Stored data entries
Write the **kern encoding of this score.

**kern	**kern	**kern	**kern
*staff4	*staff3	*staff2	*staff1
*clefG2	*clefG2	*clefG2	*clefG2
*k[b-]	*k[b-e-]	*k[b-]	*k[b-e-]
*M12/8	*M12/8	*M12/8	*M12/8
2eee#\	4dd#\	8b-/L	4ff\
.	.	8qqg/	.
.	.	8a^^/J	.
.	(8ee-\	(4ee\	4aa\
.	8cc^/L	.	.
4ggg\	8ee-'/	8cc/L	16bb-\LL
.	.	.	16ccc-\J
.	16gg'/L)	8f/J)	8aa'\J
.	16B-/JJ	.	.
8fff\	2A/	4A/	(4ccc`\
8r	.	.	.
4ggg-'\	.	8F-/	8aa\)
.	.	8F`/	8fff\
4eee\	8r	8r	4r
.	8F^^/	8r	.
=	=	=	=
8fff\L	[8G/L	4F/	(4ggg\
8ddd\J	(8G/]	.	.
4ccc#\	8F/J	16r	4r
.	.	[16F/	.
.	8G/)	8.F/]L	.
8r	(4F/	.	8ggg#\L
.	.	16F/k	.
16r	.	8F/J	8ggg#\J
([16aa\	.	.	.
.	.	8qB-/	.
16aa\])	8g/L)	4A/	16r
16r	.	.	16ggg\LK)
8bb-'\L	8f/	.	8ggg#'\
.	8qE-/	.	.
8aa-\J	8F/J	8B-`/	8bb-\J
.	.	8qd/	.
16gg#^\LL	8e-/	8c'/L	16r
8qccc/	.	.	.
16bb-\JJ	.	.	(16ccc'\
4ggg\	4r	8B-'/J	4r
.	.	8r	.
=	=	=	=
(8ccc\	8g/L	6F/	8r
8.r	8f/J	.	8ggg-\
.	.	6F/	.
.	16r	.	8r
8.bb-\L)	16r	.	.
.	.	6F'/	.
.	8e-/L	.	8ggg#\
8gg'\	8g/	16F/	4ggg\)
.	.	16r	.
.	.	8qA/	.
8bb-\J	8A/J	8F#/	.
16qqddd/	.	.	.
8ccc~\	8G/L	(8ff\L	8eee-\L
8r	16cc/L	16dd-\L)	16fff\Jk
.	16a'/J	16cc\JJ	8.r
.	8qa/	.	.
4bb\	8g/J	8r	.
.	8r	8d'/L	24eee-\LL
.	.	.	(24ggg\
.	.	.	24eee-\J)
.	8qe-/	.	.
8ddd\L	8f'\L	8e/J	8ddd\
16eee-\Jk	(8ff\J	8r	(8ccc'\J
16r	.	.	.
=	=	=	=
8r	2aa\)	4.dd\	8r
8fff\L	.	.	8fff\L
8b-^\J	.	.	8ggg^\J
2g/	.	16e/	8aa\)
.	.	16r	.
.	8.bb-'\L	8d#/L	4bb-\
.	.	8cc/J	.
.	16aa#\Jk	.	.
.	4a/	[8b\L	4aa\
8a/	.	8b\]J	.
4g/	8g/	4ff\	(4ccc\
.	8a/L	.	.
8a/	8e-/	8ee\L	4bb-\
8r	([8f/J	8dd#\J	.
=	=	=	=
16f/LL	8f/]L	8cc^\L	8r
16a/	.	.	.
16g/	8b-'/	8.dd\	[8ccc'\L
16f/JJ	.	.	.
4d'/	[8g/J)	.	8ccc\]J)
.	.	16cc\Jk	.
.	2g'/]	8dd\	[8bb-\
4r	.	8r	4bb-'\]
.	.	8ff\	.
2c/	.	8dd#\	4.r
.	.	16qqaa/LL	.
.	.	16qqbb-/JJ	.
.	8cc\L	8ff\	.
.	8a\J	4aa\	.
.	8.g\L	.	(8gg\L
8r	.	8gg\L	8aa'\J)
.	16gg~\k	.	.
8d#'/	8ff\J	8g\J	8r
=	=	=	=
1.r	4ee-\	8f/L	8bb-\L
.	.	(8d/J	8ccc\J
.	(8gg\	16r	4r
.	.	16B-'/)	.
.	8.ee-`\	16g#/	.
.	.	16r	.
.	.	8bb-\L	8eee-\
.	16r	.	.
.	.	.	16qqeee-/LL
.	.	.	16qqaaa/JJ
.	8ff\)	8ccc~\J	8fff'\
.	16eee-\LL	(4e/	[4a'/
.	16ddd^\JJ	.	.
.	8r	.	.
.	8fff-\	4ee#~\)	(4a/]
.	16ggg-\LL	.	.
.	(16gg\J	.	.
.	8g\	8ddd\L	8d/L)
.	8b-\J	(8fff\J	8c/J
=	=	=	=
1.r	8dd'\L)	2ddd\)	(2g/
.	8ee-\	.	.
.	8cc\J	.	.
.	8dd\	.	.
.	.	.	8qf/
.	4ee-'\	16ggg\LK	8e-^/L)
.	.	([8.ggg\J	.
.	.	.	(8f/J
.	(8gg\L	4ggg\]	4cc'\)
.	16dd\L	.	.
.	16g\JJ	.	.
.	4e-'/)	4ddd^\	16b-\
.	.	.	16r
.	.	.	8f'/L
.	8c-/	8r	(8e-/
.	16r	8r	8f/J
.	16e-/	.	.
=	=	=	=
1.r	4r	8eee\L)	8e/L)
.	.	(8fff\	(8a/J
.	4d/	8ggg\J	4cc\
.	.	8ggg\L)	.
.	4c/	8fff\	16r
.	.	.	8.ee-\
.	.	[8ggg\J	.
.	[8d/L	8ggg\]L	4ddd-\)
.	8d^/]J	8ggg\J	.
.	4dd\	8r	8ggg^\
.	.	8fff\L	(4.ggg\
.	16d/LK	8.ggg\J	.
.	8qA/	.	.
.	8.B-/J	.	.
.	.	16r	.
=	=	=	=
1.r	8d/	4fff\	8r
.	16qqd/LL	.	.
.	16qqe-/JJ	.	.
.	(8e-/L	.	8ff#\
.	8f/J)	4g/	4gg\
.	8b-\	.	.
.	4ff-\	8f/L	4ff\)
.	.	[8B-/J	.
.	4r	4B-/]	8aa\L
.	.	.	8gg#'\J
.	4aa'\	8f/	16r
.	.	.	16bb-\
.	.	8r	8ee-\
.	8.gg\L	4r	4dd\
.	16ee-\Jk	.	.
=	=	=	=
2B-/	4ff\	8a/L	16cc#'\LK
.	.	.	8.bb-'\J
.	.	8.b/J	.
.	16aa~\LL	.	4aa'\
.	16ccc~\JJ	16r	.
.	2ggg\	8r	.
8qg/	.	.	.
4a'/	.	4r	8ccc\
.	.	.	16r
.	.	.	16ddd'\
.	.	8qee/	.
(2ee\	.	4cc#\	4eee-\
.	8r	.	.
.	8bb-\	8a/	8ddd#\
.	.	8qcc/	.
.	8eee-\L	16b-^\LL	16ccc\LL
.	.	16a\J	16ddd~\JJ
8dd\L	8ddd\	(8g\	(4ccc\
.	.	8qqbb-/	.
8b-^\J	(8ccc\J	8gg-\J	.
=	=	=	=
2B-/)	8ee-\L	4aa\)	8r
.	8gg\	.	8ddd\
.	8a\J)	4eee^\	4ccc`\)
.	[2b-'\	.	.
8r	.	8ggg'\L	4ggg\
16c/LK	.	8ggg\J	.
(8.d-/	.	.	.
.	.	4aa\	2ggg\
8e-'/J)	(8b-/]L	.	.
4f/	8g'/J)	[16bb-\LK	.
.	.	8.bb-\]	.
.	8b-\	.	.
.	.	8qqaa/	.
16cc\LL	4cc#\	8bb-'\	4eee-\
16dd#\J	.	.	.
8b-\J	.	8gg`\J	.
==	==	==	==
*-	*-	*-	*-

→ What you should do
How many lines in the records above contain the string "kern"? Reply with the number alone.

→ Final answer
2